**Exercise**
Copy, from the entries below, each line where the word "none" can be found.

**Stored data**
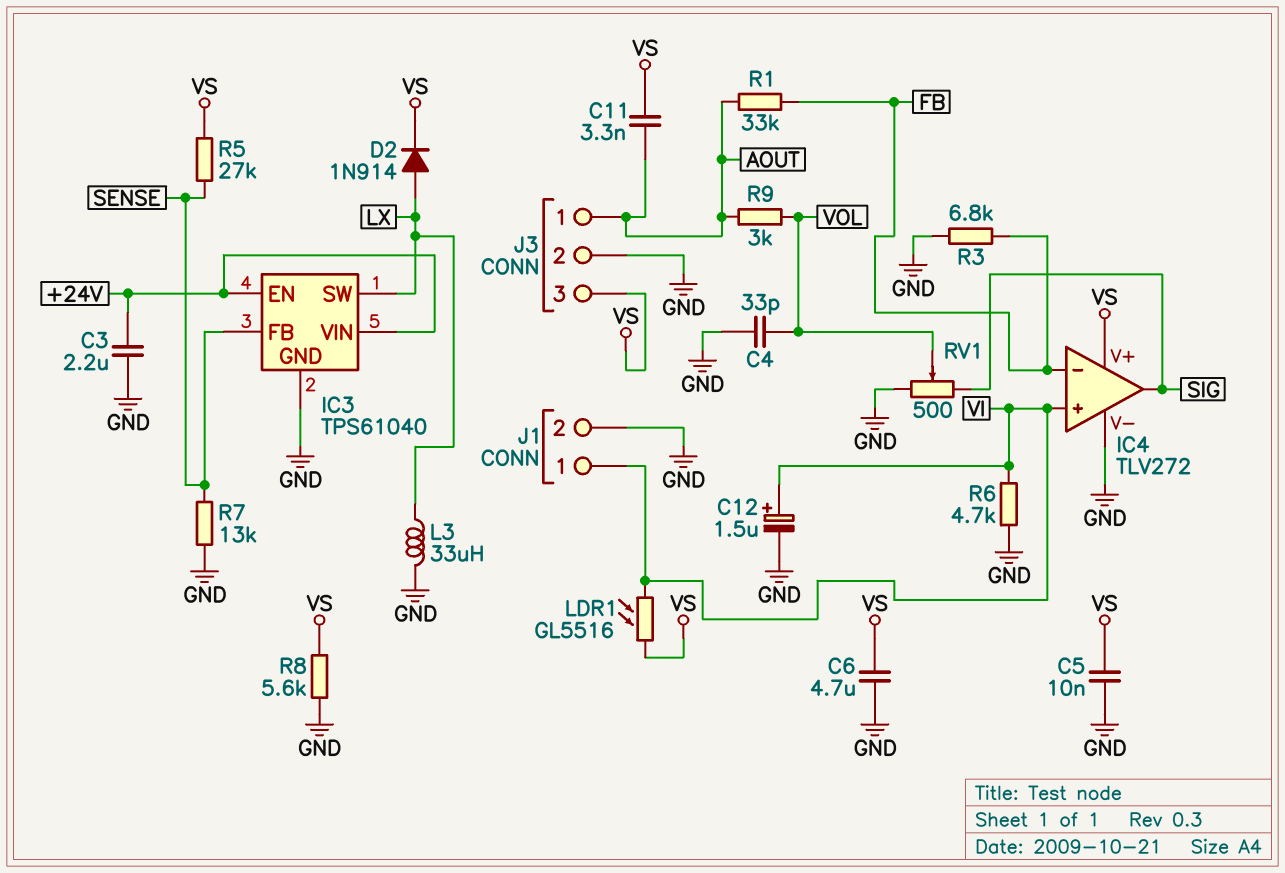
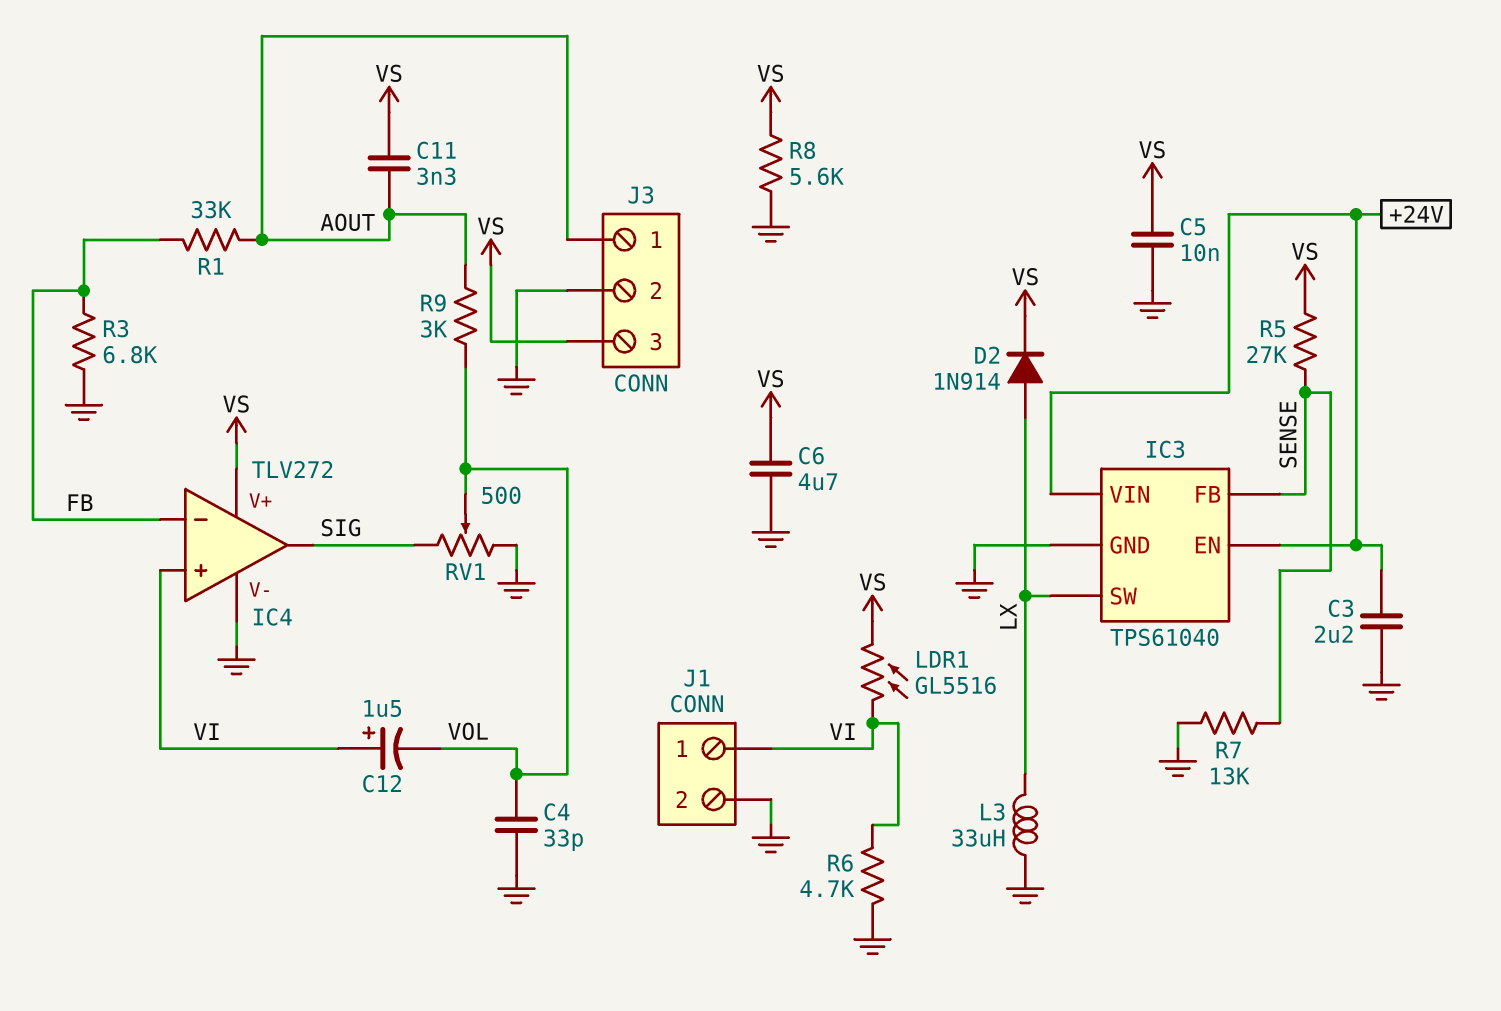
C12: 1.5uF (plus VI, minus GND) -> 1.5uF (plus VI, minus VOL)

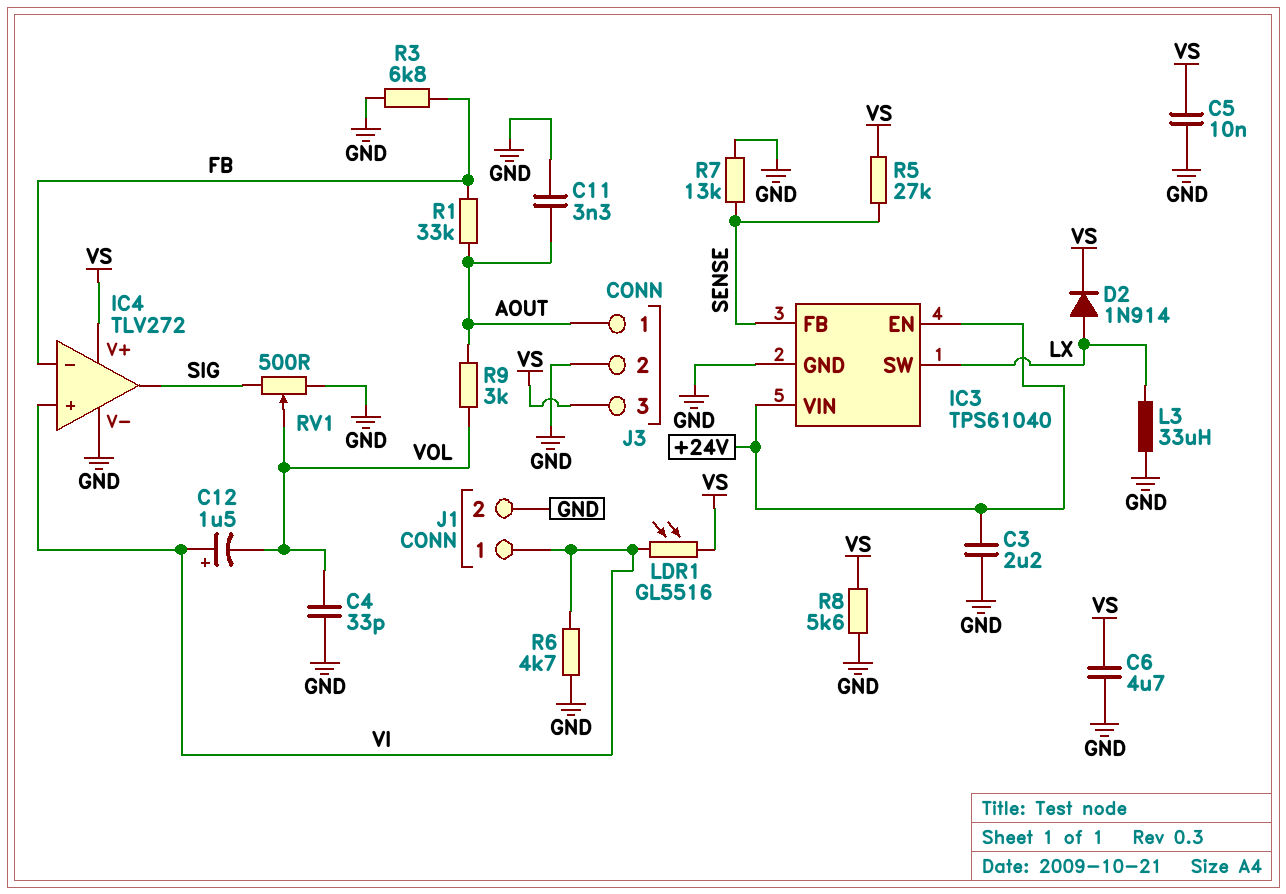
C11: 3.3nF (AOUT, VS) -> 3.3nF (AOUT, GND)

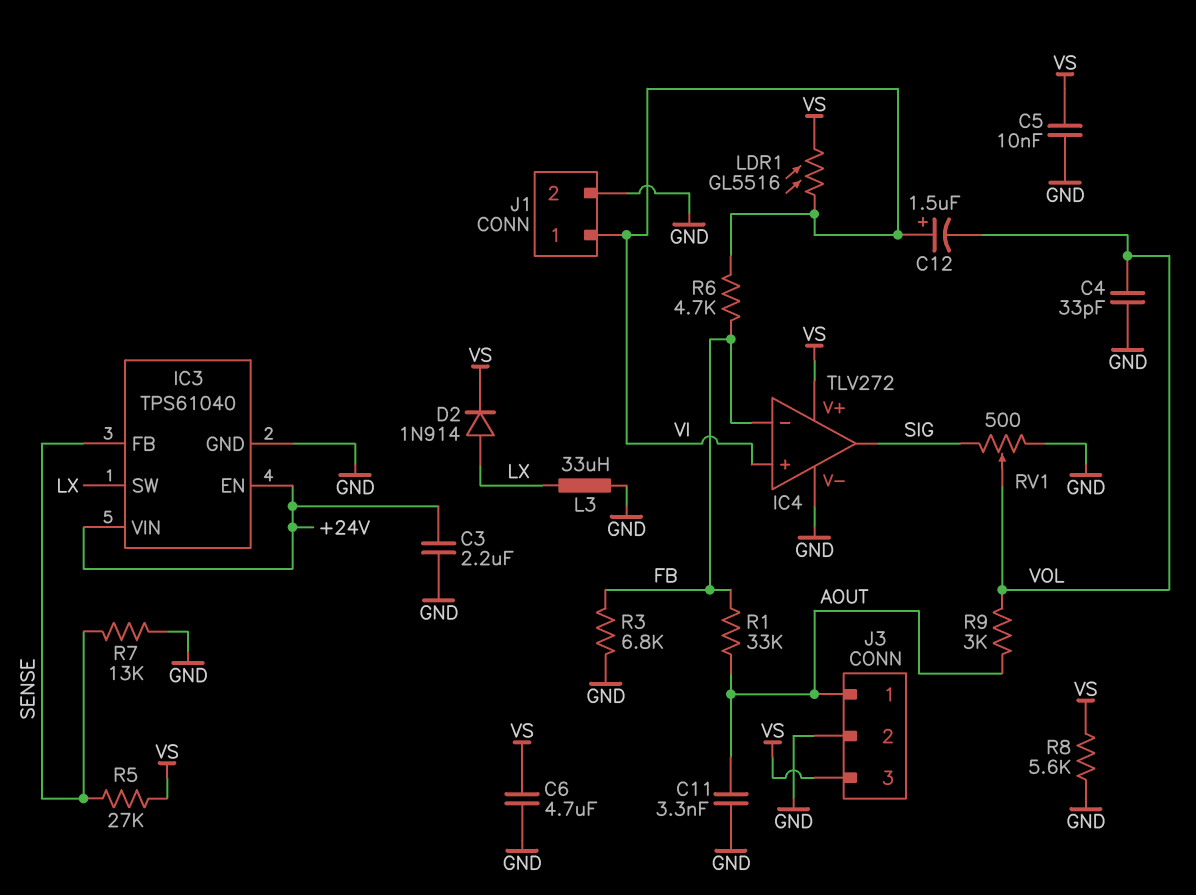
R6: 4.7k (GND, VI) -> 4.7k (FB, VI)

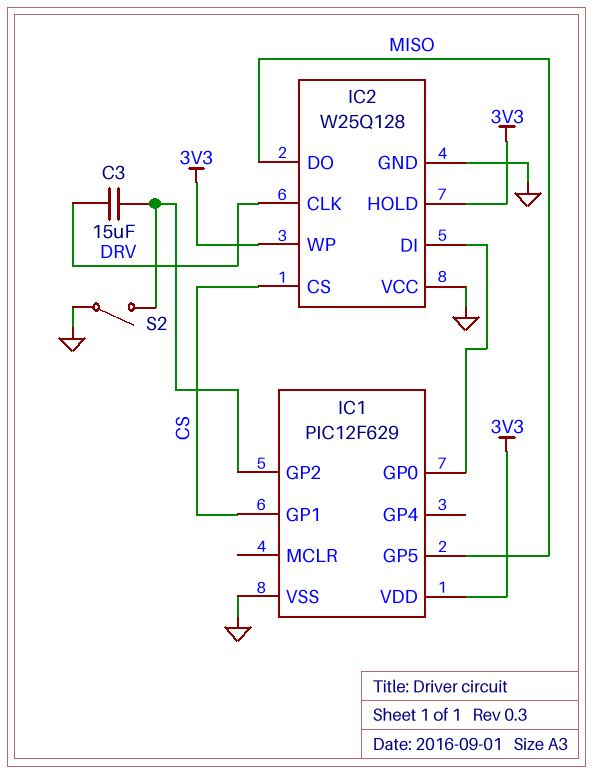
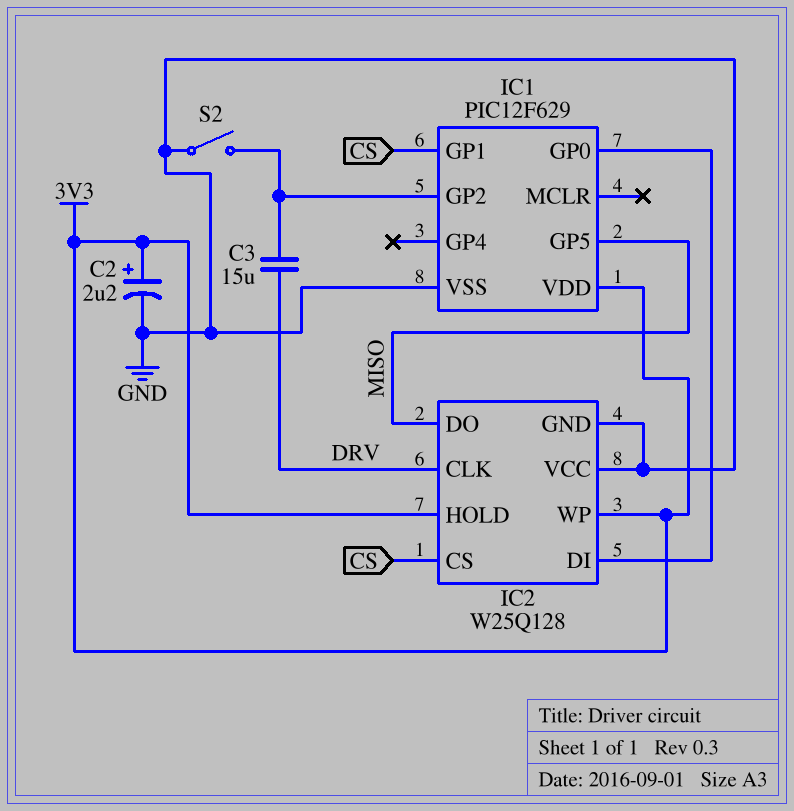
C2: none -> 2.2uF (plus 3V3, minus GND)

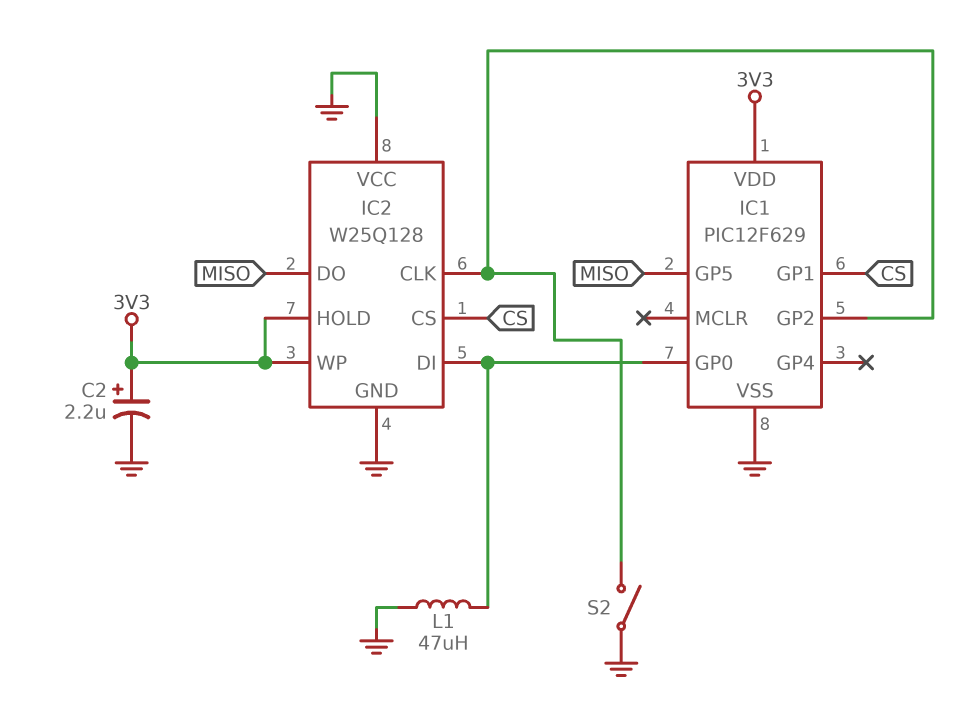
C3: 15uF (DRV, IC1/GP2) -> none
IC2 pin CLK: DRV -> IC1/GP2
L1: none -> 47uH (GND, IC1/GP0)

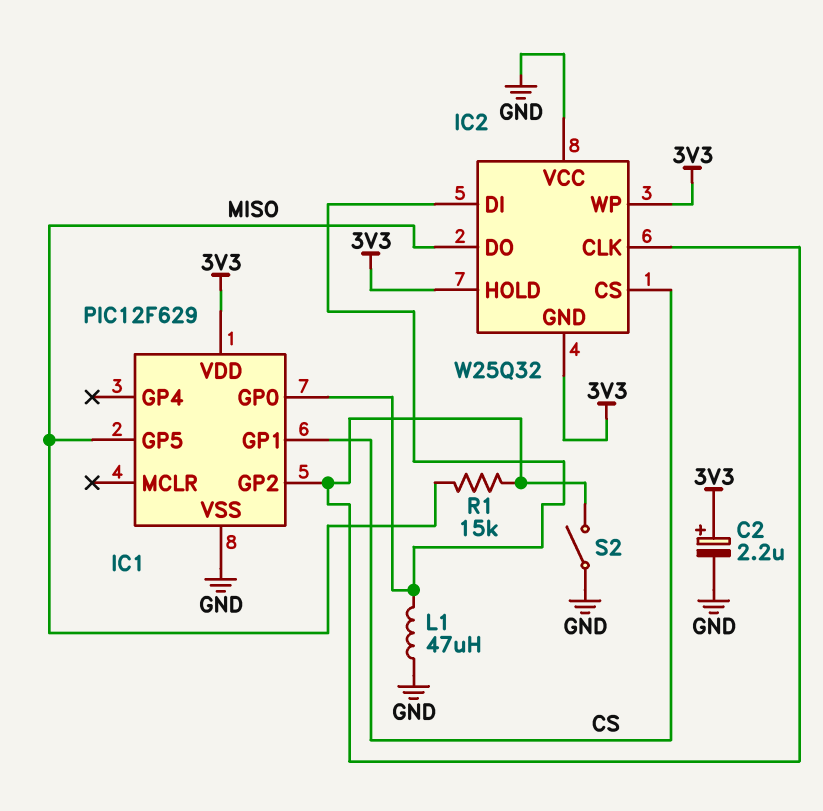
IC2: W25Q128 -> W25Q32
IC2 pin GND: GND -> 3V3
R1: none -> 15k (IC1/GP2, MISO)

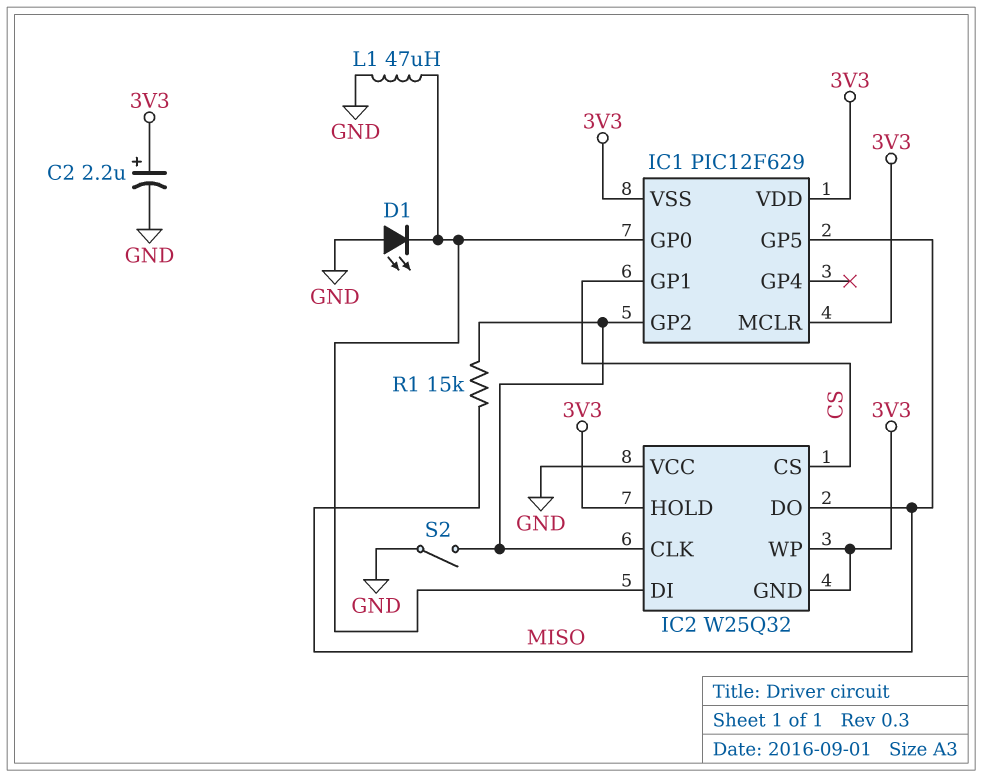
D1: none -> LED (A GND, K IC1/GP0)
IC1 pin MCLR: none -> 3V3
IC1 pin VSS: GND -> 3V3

**Response to the exercise**
C2: none -> 2.2uF (plus 3V3, minus GND)
C3: 15uF (DRV, IC1/GP2) -> none
L1: none -> 47uH (GND, IC1/GP0)
R1: none -> 15k (IC1/GP2, MISO)
D1: none -> LED (A GND, K IC1/GP0)
IC1 pin MCLR: none -> 3V3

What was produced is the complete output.